■ Records shown ■
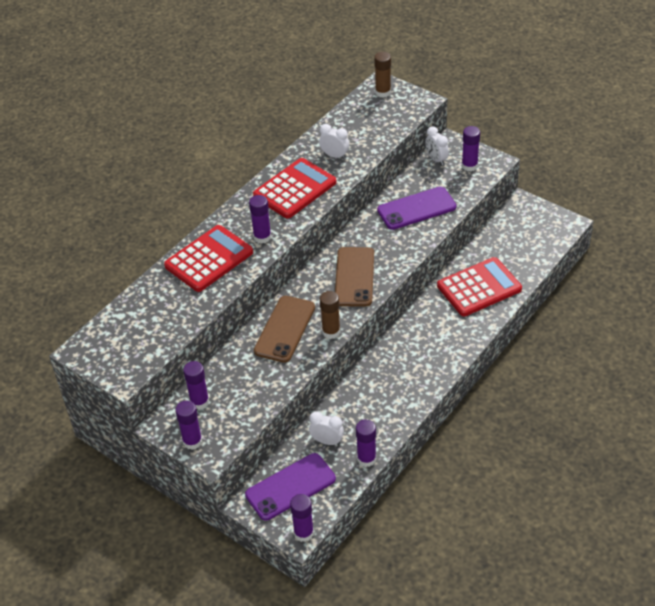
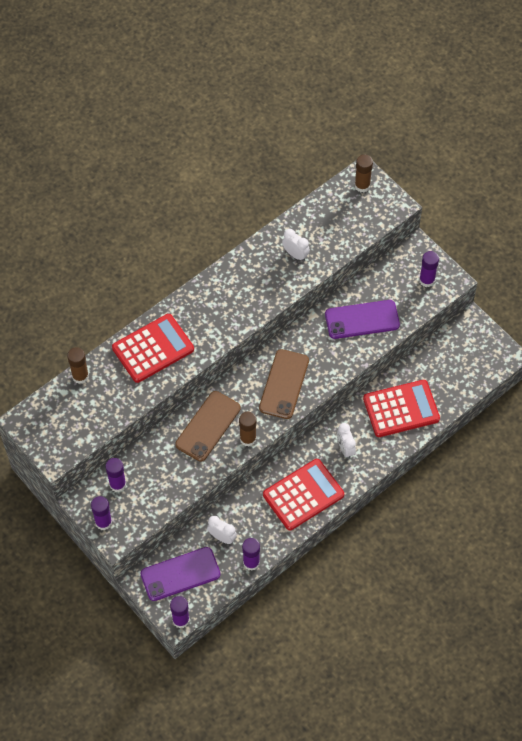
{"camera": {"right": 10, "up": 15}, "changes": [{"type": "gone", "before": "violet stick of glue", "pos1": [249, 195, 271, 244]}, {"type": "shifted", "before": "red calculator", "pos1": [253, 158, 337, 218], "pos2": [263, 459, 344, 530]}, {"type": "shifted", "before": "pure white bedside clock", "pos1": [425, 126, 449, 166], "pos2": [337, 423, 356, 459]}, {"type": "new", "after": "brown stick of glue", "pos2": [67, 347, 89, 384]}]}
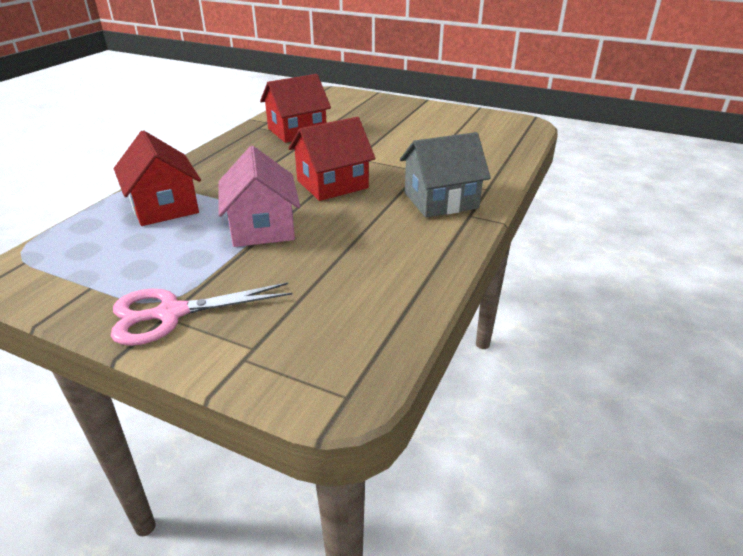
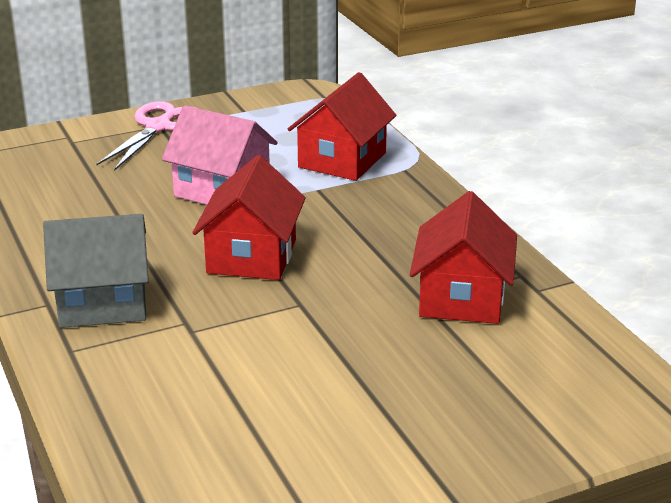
{"camera": {"right": 130, "up": -5}, "changes": [{"type": "rotated", "before": "red toy house", "pos1": [114, 130, 201, 226], "pos2": [288, 72, 396, 181], "turn": -75}, {"type": "rotated", "before": "ash-grey toy house", "pos1": [400, 132, 491, 218], "pos2": [43, 214, 149, 328], "turn": 60}]}
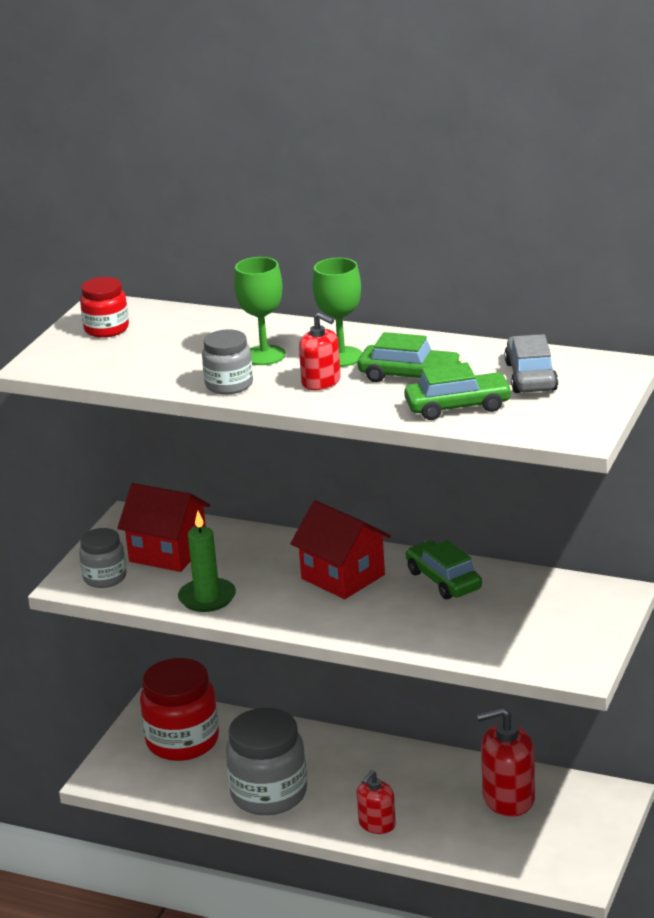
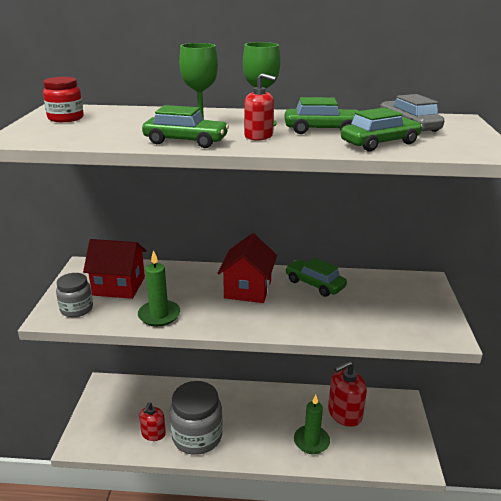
{"camera": {"right": -20, "up": 0}, "changes": [{"type": "gone", "before": "red jar", "pos1": [140, 658, 219, 761]}, {"type": "swapped", "before": "ash-grey jar", "after": "leaf-green car", "pos1": [202, 329, 253, 395], "pos2": [142, 105, 229, 148]}, {"type": "rotated", "before": "red toy house", "pos1": [290, 500, 391, 599], "pos2": [218, 233, 277, 303], "turn": 75}, {"type": "shifted", "before": "red soap pump", "pos1": [357, 770, 396, 834], "pos2": [139, 403, 166, 441]}, {"type": "new", "after": "leaf-green candle", "pos2": [294, 395, 330, 454]}]}
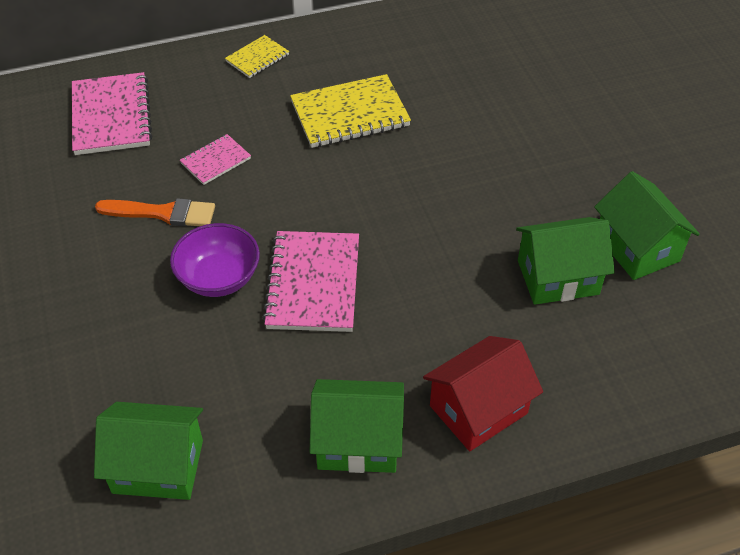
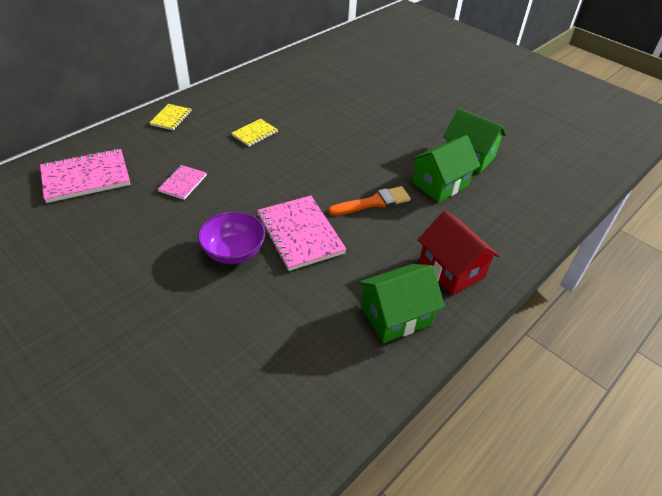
{"camera": {"right": -30, "up": -5}, "changes": [{"type": "rotated", "before": "rose-pink notebook", "pos1": [72, 72, 152, 155], "pos2": [40, 149, 130, 203], "turn": -75}, {"type": "gone", "before": "leaf-green toy house", "pos1": [94, 402, 203, 500]}, {"type": "shifted", "before": "bright orange paintbrush", "pos1": [95, 198, 215, 226], "pos2": [328, 186, 411, 215]}, {"type": "scaled", "before": "bright yellow notebook", "pos1": [290, 74, 411, 148], "pos2": [232, 119, 278, 147], "scale": 0.54}, {"type": "rotated", "before": "red toy house", "pos1": [423, 336, 543, 451], "pos2": [418, 211, 500, 295], "turn": -60}]}
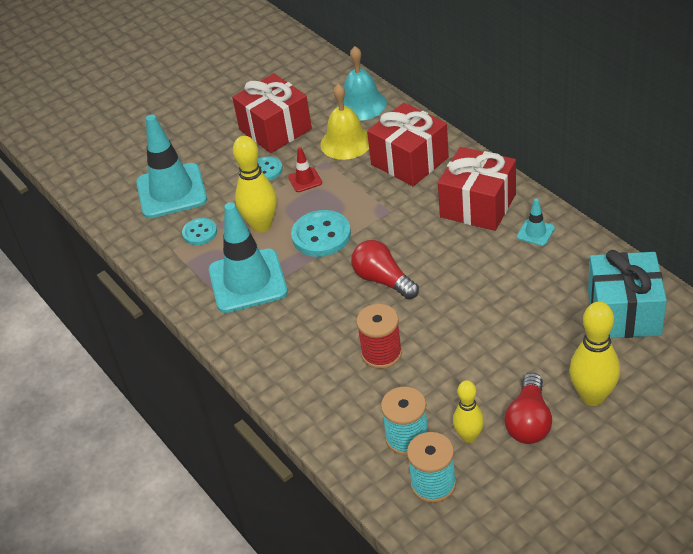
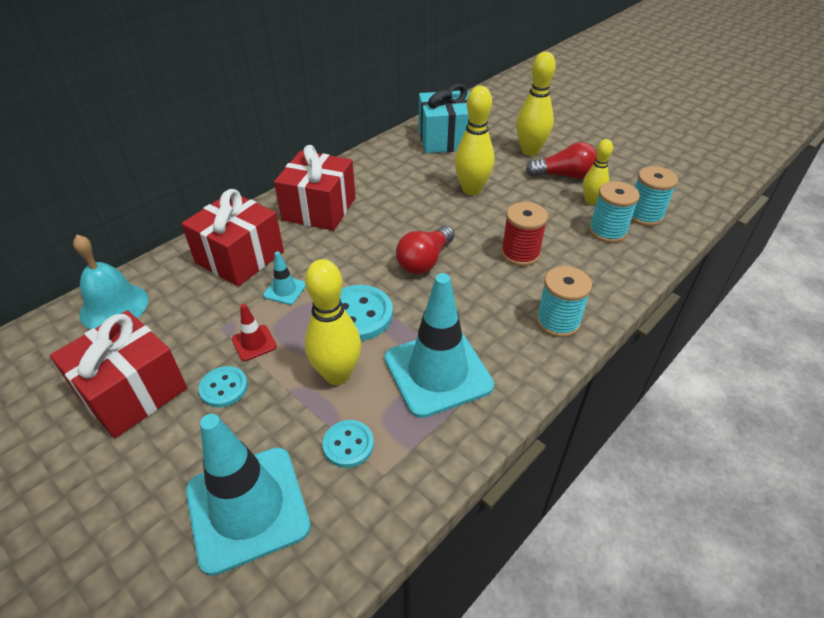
{"camera": {"right": -105, "up": 0}, "changes": [{"type": "gone", "before": "bright yellow bell", "pos1": [321, 84, 369, 160]}, {"type": "shifted", "before": "teal road cone", "pos1": [517, 198, 555, 246], "pos2": [263, 251, 306, 305]}, {"type": "new", "after": "bright yellow bowling pin", "pos2": [454, 86, 494, 195]}, {"type": "new", "after": "teal bobbin", "pos2": [536, 266, 592, 338]}]}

■ Directions ■
Search term "yellow": return each line of the data that contains it.

■ Reply ■
{"camera": {"right": -30, "up": -5}, "changes": [{"type": "rotated", "before": "rose-pink notebook", "pos1": [72, 72, 152, 155], "pos2": [40, 149, 130, 203], "turn": -75}, {"type": "gone", "before": "leaf-green toy house", "pos1": [94, 402, 203, 500]}, {"type": "shifted", "before": "bright orange paintbrush", "pos1": [95, 198, 215, 226], "pos2": [328, 186, 411, 215]}, {"type": "scaled", "before": "bright yellow notebook", "pos1": [290, 74, 411, 148], "pos2": [232, 119, 278, 147], "scale": 0.54}, {"type": "rotated", "before": "red toy house", "pos1": [423, 336, 543, 451], "pos2": [418, 211, 500, 295], "turn": -60}]}
{"camera": {"right": -105, "up": 0}, "changes": [{"type": "gone", "before": "bright yellow bell", "pos1": [321, 84, 369, 160]}, {"type": "shifted", "before": "teal road cone", "pos1": [517, 198, 555, 246], "pos2": [263, 251, 306, 305]}, {"type": "new", "after": "bright yellow bowling pin", "pos2": [454, 86, 494, 195]}, {"type": "new", "after": "teal bobbin", "pos2": [536, 266, 592, 338]}]}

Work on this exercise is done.